%%
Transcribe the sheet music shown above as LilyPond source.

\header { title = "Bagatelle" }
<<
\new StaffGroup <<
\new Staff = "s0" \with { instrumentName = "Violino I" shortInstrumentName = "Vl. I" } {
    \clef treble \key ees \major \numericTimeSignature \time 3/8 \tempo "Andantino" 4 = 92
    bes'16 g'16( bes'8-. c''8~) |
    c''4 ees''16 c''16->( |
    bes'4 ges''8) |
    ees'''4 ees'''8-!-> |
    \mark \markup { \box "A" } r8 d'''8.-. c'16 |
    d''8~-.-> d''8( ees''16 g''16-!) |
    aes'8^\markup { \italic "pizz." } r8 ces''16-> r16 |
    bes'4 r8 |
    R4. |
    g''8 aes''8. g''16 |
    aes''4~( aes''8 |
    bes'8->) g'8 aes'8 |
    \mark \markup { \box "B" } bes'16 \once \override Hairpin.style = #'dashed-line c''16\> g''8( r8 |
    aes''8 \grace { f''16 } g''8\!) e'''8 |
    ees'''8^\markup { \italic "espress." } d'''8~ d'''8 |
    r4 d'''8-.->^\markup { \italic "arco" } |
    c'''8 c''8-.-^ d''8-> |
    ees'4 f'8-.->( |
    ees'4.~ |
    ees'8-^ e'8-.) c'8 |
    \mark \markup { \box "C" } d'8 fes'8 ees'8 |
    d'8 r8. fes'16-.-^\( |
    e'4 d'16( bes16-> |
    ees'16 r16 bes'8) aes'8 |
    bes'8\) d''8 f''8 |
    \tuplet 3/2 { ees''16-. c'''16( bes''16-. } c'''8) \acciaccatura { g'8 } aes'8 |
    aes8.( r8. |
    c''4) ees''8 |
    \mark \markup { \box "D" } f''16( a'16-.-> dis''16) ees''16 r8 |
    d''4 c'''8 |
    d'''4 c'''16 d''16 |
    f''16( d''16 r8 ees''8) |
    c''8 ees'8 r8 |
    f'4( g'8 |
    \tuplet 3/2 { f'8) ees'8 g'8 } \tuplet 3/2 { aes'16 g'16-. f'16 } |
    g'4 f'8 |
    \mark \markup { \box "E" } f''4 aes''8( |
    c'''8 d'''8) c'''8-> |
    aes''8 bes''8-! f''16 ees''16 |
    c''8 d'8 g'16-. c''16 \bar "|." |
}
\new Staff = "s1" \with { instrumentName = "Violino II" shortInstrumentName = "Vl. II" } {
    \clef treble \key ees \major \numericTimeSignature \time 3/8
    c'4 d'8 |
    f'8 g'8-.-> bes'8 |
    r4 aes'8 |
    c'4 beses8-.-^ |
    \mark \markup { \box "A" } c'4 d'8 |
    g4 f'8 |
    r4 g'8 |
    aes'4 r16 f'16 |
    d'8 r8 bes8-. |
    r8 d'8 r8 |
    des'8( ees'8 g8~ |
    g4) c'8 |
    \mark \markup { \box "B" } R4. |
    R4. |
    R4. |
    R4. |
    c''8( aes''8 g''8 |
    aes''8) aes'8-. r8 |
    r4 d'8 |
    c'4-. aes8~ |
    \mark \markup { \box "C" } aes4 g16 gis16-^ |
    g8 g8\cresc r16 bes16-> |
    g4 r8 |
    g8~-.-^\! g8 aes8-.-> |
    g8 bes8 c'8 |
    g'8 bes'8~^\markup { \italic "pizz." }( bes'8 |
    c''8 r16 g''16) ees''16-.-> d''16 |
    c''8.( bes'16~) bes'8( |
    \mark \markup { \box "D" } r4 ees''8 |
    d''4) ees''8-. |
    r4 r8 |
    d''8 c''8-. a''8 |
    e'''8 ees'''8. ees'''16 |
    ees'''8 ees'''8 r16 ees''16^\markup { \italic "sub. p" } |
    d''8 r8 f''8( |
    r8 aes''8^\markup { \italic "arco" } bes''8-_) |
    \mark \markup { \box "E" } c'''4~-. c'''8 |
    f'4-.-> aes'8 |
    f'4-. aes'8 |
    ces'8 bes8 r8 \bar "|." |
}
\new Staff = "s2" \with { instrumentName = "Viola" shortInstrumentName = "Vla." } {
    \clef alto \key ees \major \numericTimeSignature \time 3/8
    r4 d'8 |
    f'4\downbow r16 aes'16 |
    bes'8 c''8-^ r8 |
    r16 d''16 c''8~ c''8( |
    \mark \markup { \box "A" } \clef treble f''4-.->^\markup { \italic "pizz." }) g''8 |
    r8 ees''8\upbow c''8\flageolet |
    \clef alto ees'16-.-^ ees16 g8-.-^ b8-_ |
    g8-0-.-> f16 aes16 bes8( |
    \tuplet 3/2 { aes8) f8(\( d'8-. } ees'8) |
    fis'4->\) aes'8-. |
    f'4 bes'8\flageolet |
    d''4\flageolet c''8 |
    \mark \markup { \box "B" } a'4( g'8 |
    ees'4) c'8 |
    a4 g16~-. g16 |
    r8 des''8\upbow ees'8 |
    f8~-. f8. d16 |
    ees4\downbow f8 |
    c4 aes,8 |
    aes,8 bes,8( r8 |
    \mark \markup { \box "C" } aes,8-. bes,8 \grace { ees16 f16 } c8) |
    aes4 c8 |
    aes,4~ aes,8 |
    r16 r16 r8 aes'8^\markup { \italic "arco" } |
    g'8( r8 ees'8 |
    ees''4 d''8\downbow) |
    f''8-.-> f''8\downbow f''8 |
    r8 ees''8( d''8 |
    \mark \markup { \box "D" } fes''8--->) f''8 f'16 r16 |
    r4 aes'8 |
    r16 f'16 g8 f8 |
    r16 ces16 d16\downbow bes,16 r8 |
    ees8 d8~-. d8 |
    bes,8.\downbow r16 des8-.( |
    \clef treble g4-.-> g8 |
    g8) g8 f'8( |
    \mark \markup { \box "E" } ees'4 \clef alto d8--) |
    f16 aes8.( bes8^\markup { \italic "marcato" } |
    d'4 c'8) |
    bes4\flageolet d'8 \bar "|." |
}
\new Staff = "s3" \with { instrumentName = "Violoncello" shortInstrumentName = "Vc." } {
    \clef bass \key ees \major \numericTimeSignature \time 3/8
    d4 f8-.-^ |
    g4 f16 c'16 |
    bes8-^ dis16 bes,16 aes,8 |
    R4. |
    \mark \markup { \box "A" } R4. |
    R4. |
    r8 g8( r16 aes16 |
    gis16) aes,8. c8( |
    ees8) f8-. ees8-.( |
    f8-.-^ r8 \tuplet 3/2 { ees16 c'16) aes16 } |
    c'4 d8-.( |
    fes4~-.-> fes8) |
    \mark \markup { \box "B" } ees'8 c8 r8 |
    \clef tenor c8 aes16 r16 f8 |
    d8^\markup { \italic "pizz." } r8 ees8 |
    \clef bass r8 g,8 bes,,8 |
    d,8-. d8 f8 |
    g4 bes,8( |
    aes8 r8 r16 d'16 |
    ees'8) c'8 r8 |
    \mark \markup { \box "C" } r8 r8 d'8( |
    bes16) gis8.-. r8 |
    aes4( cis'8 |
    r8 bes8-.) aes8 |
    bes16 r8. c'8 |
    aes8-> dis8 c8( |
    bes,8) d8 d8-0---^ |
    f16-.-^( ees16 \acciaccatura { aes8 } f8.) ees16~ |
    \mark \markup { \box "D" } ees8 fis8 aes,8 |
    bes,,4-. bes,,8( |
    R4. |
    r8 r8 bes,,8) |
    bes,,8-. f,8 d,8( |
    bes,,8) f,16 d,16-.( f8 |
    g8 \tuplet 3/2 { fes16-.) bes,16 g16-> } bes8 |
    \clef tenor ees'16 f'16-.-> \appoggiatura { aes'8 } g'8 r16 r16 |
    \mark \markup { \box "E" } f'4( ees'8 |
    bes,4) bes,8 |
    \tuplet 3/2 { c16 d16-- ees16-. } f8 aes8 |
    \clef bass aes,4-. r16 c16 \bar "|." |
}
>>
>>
%%
**Goal:** State only how many lines in the entries above contain the word "major".

**Full solution:** 4